The result should be all the records, exact and complete, without a single picture.

[Given records Boundary: Start]

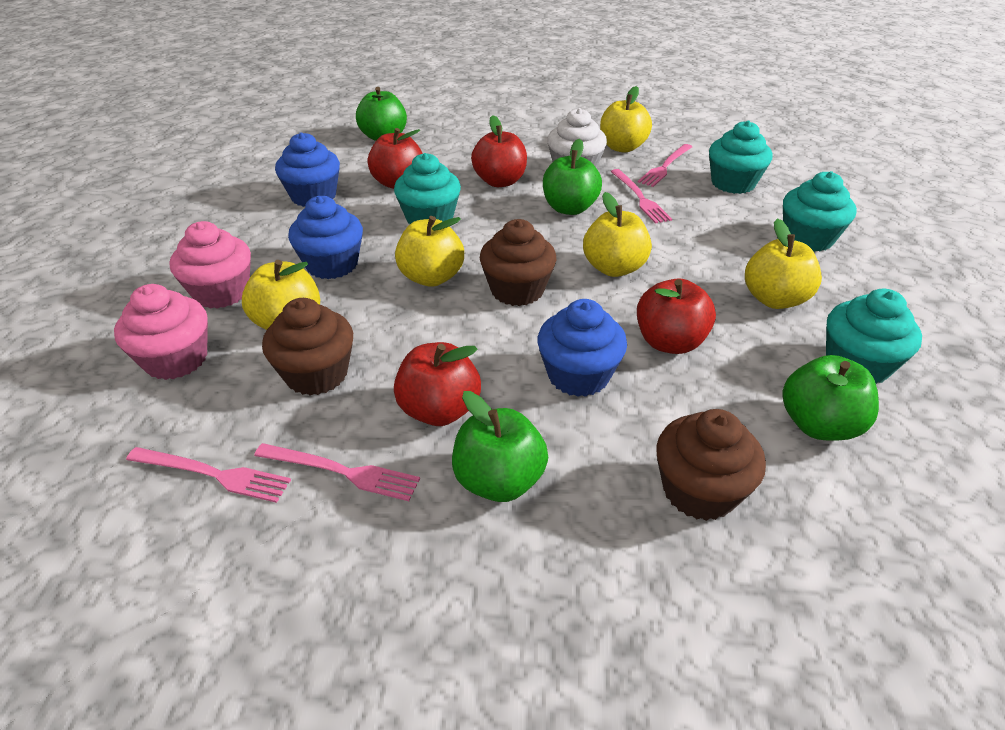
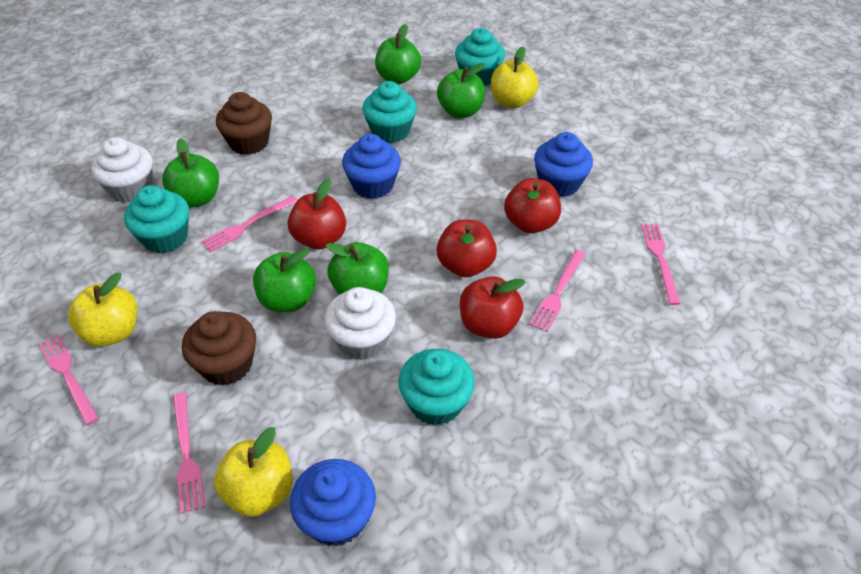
brown cupcake: 3 -> 2
green apple: 4 -> 5
pink cupcake: 2 -> 0
pink fork: 4 -> 5
white cupcake: 1 -> 2
yellow apple: 5 -> 3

[Given records Boundary: End]

• Result below:
brown cupcake: 3 -> 2
green apple: 4 -> 5
pink cupcake: 2 -> 0
pink fork: 4 -> 5
white cupcake: 1 -> 2
yellow apple: 5 -> 3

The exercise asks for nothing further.